*PROBLEM TO WORK ON*
In the data below, one line contains "orange eraser [455,442,524,505]" and a later one contains "none -> pink ruler [810,128,920,359]". Print both, with every line between them, exactly and alone.

*DATA EXTRACT*

====

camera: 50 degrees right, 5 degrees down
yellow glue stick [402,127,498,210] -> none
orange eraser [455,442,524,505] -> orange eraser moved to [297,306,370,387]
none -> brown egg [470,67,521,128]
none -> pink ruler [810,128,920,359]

====

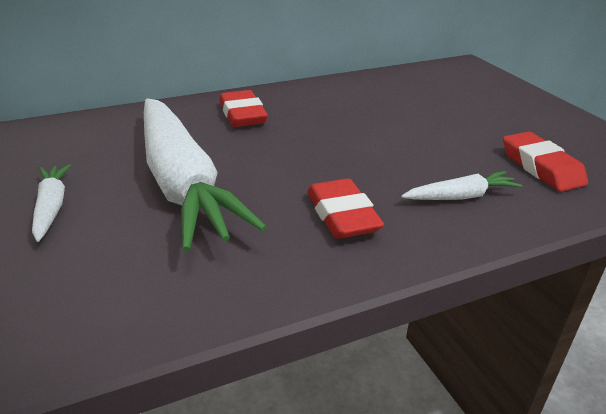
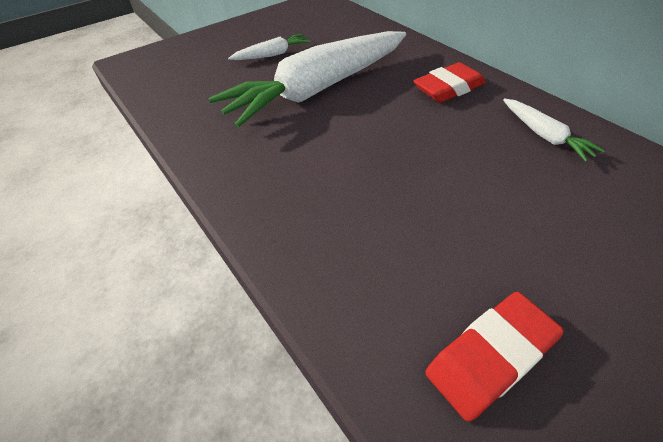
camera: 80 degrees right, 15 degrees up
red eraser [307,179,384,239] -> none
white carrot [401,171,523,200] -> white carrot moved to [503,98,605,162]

====

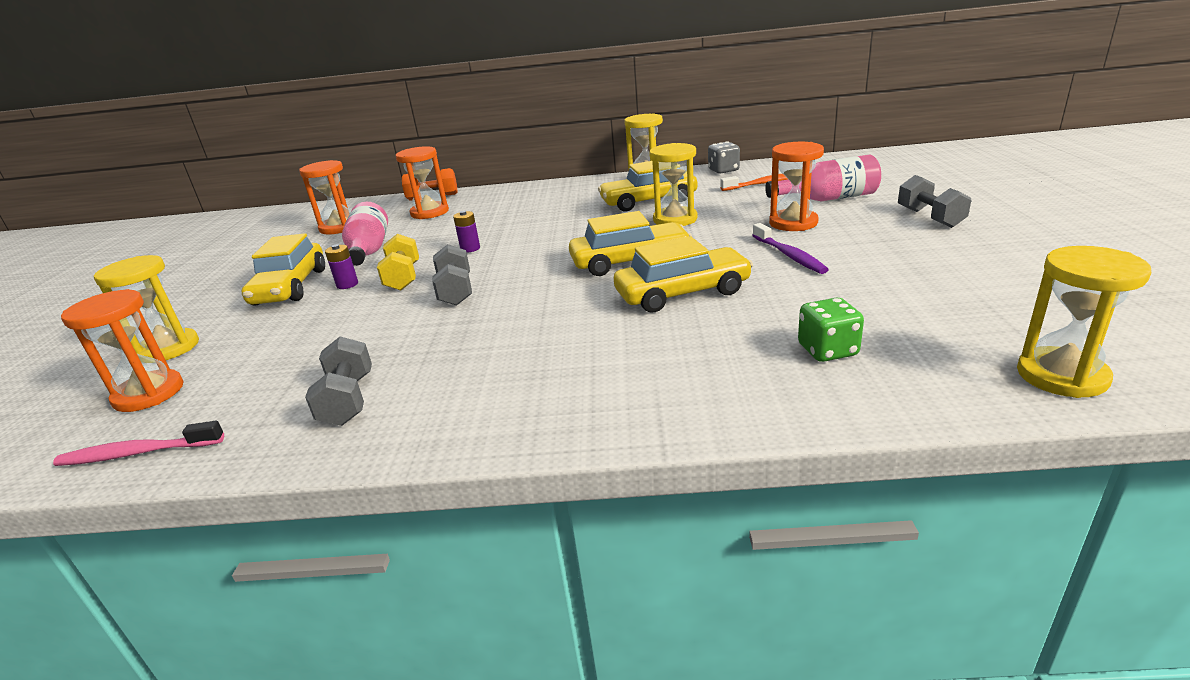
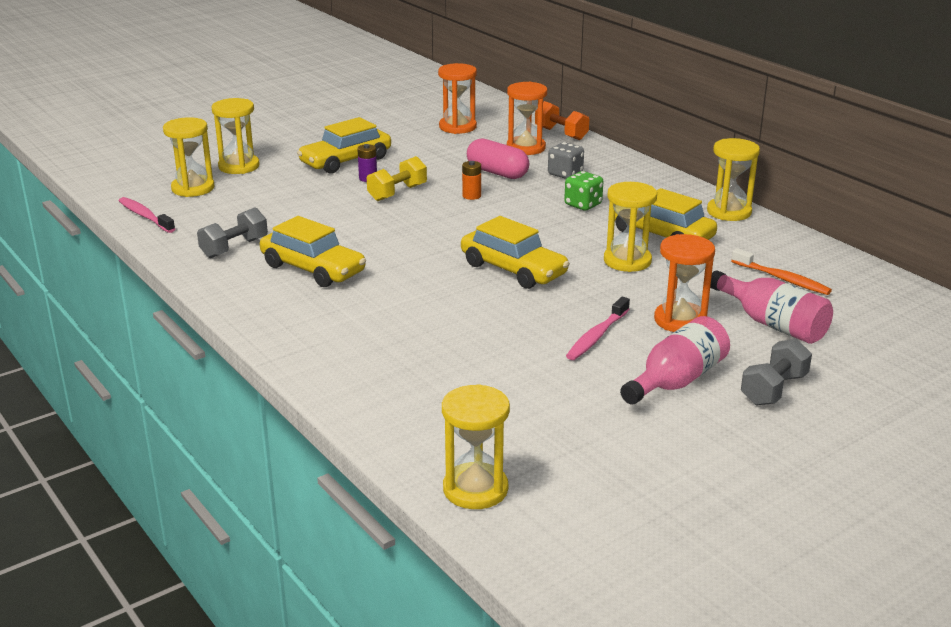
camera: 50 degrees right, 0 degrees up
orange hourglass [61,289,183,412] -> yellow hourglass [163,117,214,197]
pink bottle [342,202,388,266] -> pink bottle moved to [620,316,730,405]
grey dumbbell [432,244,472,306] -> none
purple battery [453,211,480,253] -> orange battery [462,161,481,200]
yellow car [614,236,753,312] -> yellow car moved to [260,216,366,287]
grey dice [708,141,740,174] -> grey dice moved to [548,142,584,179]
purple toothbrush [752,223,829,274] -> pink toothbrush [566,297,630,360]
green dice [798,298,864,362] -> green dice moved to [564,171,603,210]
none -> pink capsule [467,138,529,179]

====

*EXPECTED ANSWER*
orange eraser [455,442,524,505] -> orange eraser moved to [297,306,370,387]
none -> brown egg [470,67,521,128]
none -> pink ruler [810,128,920,359]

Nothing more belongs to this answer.